::: RECORD EXTRACTS

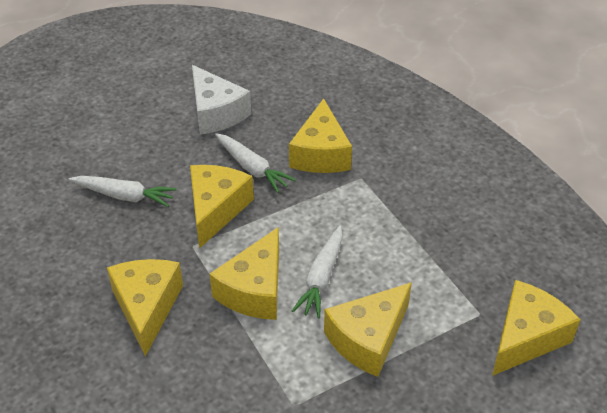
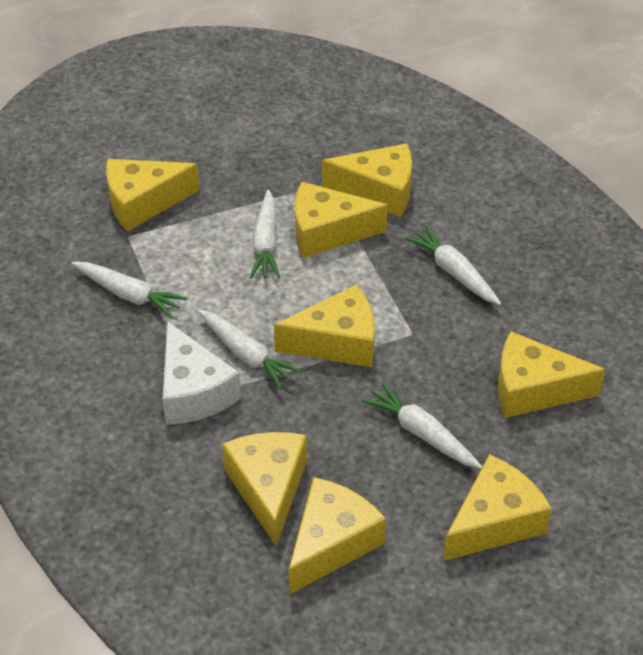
white carrot: 3 -> 5
yellow cheese: 6 -> 8

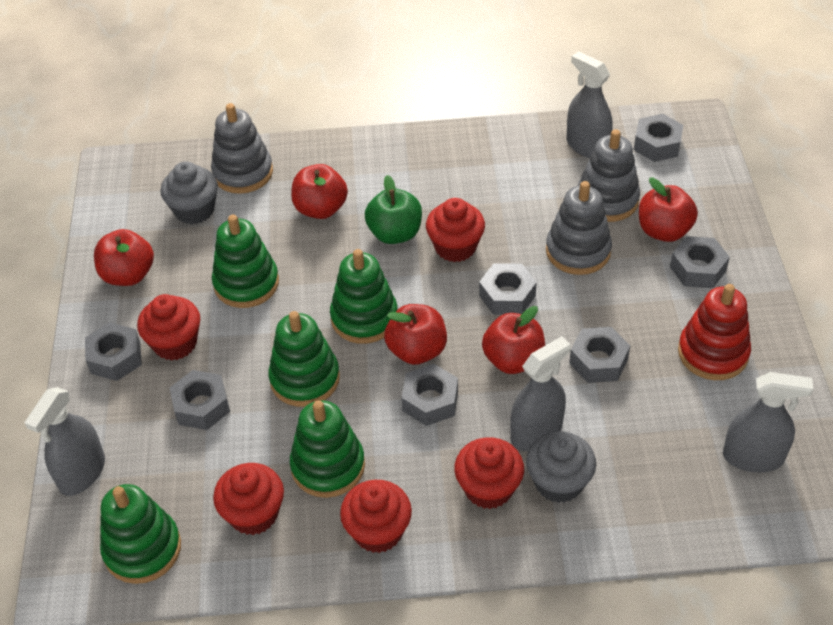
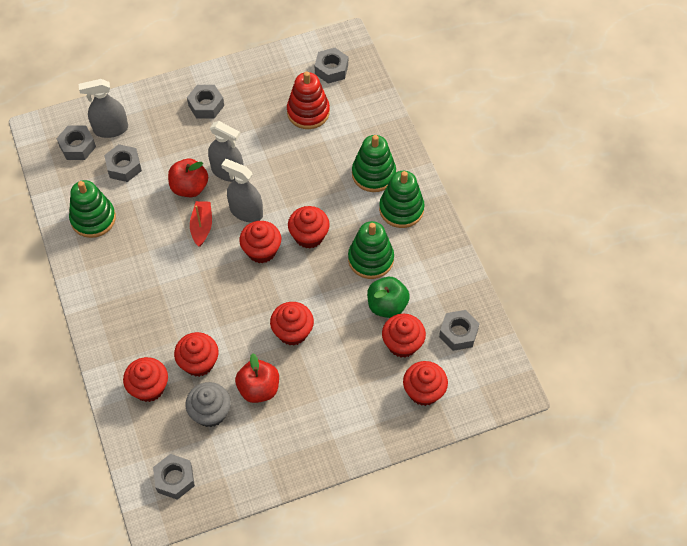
green stacking toy: 5 -> 4
grey cupcake: 2 -> 1
grey nut: 7 -> 6
grey spray bottle: 4 -> 3
grey stacking toy: 3 -> 0
red apple: 5 -> 2
red boat: 0 -> 1
red cupcake: 5 -> 7

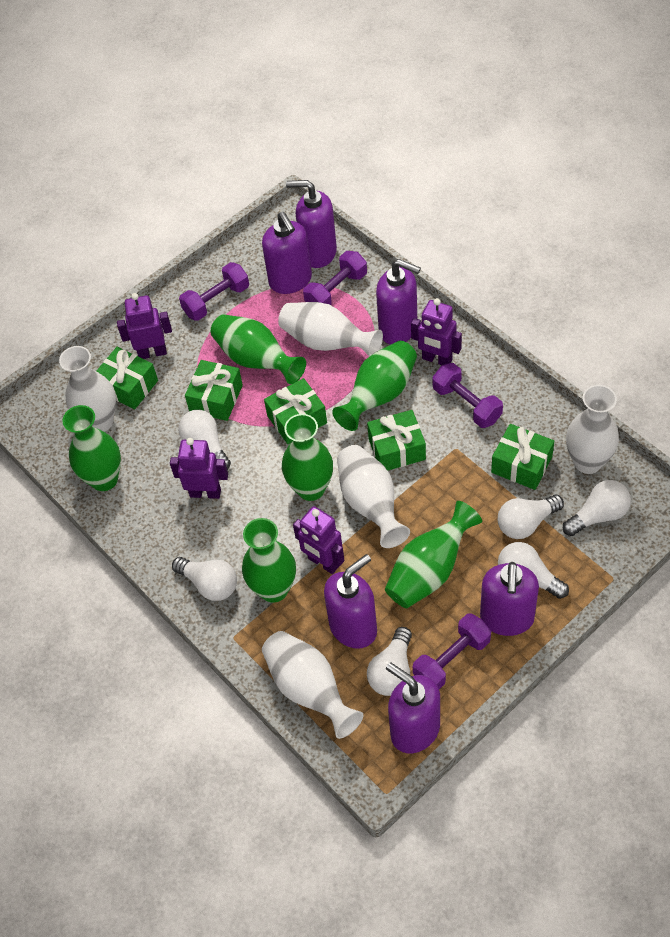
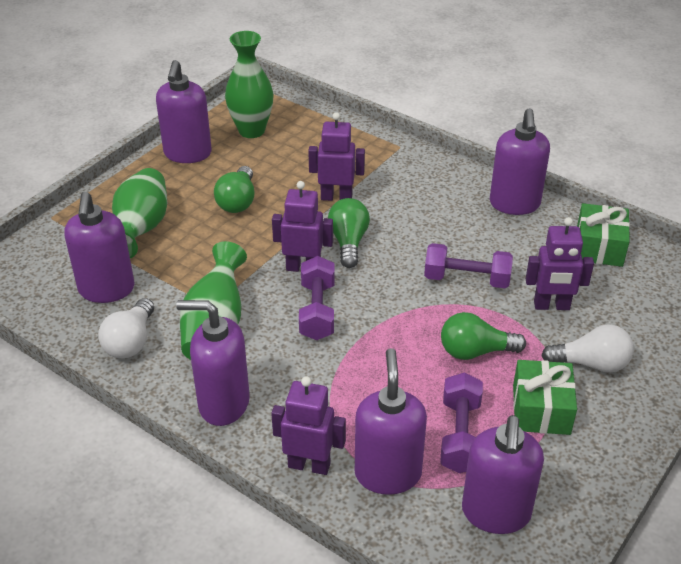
green gift: 5 -> 2
green light bulb: 0 -> 3
green vase: 6 -> 3
purple dumbbell: 4 -> 3
white light bulb: 6 -> 2
white vase: 5 -> 0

::::::

● **PROBLEM**
Copy every record exactly; no pictures.

● **EXERCISE ANSWER**
white carrot: 3 -> 5
yellow cheese: 6 -> 8

green stacking toy: 5 -> 4
grey cupcake: 2 -> 1
grey nut: 7 -> 6
grey spray bottle: 4 -> 3
grey stacking toy: 3 -> 0
red apple: 5 -> 2
red boat: 0 -> 1
red cupcake: 5 -> 7

green gift: 5 -> 2
green light bulb: 0 -> 3
green vase: 6 -> 3
purple dumbbell: 4 -> 3
white light bulb: 6 -> 2
white vase: 5 -> 0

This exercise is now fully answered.